• Task objective:
Repeat, line for line, the entries from the start through the line containing "orange triangle: moved 2 px left, 2 px up", including that line.

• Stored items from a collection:

- - - - -

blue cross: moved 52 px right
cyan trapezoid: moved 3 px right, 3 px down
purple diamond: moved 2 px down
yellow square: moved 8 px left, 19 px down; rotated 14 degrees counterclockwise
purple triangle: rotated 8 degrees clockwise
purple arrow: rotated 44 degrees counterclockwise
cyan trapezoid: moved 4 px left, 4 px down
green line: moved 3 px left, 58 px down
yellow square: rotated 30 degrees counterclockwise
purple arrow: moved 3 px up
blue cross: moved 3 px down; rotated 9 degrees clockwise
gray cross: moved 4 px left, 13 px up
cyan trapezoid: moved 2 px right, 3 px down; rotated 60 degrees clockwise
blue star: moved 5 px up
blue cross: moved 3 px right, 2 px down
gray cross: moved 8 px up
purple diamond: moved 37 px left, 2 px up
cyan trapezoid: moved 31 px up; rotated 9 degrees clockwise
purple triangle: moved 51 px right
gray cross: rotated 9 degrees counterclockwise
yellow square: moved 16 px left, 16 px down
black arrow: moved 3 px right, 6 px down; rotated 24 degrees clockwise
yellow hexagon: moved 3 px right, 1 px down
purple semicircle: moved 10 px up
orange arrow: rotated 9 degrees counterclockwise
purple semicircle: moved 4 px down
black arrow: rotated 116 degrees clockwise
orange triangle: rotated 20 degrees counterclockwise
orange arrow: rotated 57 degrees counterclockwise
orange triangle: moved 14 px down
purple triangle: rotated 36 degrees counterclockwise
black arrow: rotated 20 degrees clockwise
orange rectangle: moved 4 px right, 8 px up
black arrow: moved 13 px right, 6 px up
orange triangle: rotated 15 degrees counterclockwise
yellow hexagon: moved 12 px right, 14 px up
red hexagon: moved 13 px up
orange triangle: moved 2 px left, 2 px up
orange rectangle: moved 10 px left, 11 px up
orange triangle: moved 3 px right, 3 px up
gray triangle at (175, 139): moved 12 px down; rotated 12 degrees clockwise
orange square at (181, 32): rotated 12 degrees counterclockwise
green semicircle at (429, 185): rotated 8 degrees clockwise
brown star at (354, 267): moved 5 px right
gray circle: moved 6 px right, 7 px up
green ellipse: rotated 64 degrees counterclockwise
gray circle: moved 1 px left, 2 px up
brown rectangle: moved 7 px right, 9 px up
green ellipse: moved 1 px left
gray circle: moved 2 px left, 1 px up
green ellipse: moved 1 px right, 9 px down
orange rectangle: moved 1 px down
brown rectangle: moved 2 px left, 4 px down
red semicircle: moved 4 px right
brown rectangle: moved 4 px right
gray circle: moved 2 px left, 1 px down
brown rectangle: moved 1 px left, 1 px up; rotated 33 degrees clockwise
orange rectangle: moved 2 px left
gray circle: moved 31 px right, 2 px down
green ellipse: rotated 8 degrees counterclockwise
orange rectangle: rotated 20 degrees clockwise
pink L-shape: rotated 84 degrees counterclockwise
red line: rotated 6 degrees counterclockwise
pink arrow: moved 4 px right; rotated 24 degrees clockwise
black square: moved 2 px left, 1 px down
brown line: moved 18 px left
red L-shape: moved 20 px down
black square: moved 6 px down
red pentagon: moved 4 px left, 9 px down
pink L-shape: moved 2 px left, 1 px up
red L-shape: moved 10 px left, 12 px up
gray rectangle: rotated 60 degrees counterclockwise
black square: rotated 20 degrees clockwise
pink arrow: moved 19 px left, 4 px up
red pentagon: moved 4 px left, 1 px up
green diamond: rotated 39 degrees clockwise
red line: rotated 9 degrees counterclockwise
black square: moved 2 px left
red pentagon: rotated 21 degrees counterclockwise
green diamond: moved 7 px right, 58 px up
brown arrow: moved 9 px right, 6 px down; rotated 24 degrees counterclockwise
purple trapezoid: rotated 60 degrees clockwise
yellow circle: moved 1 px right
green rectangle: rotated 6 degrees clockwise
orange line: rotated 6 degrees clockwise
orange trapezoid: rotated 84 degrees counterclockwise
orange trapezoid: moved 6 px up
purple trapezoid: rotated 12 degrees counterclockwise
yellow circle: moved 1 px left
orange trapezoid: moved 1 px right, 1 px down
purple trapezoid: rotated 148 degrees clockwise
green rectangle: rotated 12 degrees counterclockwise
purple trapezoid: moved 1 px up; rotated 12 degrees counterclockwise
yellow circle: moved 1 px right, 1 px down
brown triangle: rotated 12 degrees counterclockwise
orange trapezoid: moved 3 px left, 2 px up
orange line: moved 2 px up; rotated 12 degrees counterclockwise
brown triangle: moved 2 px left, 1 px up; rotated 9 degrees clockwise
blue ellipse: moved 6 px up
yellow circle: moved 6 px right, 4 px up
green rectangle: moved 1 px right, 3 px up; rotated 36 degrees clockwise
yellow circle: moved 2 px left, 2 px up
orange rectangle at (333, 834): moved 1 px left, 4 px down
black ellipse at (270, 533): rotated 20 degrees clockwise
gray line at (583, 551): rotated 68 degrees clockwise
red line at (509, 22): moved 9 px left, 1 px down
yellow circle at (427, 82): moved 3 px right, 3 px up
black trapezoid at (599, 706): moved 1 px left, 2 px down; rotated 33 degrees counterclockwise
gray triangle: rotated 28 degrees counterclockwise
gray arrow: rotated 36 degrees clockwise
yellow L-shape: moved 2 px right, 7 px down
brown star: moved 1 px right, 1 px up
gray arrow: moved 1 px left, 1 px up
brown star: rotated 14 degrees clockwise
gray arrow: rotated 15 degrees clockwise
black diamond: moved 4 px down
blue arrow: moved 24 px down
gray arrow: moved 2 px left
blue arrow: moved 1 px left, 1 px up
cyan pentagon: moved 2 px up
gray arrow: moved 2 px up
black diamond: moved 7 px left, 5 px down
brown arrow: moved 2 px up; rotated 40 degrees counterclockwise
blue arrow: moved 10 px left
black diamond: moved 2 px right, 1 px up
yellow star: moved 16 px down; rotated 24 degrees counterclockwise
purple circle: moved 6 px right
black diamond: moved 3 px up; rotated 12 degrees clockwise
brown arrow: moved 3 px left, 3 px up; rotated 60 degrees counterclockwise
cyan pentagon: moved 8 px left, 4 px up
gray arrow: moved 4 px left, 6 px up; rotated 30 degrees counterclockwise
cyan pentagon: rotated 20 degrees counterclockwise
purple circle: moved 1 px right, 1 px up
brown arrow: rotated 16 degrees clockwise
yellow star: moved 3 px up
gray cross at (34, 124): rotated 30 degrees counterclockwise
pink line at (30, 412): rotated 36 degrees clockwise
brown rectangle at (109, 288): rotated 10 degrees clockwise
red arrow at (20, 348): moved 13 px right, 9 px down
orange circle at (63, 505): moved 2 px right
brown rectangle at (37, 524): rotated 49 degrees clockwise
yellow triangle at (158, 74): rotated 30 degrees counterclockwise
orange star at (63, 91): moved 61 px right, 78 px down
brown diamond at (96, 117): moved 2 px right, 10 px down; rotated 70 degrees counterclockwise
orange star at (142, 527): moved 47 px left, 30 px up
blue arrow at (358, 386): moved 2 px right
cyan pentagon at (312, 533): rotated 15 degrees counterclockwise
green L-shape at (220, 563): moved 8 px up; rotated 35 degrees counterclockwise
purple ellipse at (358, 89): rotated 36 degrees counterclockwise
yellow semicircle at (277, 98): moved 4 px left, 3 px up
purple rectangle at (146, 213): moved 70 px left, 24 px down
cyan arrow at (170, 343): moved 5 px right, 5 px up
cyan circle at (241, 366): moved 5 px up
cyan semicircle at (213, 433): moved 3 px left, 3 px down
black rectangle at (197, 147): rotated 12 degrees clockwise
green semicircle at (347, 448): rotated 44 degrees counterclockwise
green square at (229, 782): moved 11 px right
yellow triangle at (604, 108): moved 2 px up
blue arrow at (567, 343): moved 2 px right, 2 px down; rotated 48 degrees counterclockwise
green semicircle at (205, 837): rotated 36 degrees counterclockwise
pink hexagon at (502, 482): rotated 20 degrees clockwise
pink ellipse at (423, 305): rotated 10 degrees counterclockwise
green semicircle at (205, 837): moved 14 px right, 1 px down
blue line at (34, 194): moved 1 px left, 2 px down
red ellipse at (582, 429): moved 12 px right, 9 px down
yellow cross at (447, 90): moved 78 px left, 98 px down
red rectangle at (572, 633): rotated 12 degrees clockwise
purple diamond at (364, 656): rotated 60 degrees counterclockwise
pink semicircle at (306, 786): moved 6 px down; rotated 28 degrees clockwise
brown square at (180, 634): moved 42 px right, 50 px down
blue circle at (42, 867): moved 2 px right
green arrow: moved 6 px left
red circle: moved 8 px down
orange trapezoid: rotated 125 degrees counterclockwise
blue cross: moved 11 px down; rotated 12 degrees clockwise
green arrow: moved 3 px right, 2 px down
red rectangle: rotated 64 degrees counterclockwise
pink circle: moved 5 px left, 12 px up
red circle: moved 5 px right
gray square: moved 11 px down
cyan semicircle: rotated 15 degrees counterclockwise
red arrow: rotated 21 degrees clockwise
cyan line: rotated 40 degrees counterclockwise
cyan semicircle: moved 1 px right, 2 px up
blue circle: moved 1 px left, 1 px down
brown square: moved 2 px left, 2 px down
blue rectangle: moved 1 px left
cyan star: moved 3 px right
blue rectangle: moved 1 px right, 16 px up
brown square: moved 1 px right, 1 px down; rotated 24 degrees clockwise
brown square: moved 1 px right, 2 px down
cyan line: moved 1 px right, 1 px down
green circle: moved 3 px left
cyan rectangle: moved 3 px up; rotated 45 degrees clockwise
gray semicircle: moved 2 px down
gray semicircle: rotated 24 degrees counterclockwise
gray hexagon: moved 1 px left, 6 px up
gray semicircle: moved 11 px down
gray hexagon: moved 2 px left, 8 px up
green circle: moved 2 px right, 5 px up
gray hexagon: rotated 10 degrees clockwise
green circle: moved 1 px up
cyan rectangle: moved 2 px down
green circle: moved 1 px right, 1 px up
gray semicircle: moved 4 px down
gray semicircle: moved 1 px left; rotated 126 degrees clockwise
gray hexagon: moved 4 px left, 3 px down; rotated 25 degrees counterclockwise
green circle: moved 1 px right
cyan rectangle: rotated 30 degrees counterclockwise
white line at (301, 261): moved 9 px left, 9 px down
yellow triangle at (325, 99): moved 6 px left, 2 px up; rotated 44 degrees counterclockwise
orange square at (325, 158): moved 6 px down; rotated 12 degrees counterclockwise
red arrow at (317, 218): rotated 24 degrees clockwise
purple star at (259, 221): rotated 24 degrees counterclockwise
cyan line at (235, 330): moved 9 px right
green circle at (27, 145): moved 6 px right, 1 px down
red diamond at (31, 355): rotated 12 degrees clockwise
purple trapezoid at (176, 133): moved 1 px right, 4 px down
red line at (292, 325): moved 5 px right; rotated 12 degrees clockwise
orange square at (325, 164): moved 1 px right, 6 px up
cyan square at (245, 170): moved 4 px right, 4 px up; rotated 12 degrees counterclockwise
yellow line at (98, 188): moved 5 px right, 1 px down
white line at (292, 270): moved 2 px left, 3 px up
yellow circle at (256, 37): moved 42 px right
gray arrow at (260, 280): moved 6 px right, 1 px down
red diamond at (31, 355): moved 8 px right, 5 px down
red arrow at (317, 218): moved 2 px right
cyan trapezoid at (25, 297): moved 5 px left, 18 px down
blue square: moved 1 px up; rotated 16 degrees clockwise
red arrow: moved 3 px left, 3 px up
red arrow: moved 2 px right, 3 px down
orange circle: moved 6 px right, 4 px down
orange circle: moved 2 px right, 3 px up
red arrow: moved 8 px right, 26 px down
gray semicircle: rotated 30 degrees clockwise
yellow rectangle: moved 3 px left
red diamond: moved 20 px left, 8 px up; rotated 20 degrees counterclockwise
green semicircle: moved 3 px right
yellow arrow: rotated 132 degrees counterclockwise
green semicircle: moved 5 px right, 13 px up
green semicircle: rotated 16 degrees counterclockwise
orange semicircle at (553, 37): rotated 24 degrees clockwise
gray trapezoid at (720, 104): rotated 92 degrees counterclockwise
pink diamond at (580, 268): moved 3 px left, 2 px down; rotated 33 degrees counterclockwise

- - - - -

• Solution to the problem:
blue cross: moved 52 px right
cyan trapezoid: moved 3 px right, 3 px down
purple diamond: moved 2 px down
yellow square: moved 8 px left, 19 px down; rotated 14 degrees counterclockwise
purple triangle: rotated 8 degrees clockwise
purple arrow: rotated 44 degrees counterclockwise
cyan trapezoid: moved 4 px left, 4 px down
green line: moved 3 px left, 58 px down
yellow square: rotated 30 degrees counterclockwise
purple arrow: moved 3 px up
blue cross: moved 3 px down; rotated 9 degrees clockwise
gray cross: moved 4 px left, 13 px up
cyan trapezoid: moved 2 px right, 3 px down; rotated 60 degrees clockwise
blue star: moved 5 px up
blue cross: moved 3 px right, 2 px down
gray cross: moved 8 px up
purple diamond: moved 37 px left, 2 px up
cyan trapezoid: moved 31 px up; rotated 9 degrees clockwise
purple triangle: moved 51 px right
gray cross: rotated 9 degrees counterclockwise
yellow square: moved 16 px left, 16 px down
black arrow: moved 3 px right, 6 px down; rotated 24 degrees clockwise
yellow hexagon: moved 3 px right, 1 px down
purple semicircle: moved 10 px up
orange arrow: rotated 9 degrees counterclockwise
purple semicircle: moved 4 px down
black arrow: rotated 116 degrees clockwise
orange triangle: rotated 20 degrees counterclockwise
orange arrow: rotated 57 degrees counterclockwise
orange triangle: moved 14 px down
purple triangle: rotated 36 degrees counterclockwise
black arrow: rotated 20 degrees clockwise
orange rectangle: moved 4 px right, 8 px up
black arrow: moved 13 px right, 6 px up
orange triangle: rotated 15 degrees counterclockwise
yellow hexagon: moved 12 px right, 14 px up
red hexagon: moved 13 px up
orange triangle: moved 2 px left, 2 px up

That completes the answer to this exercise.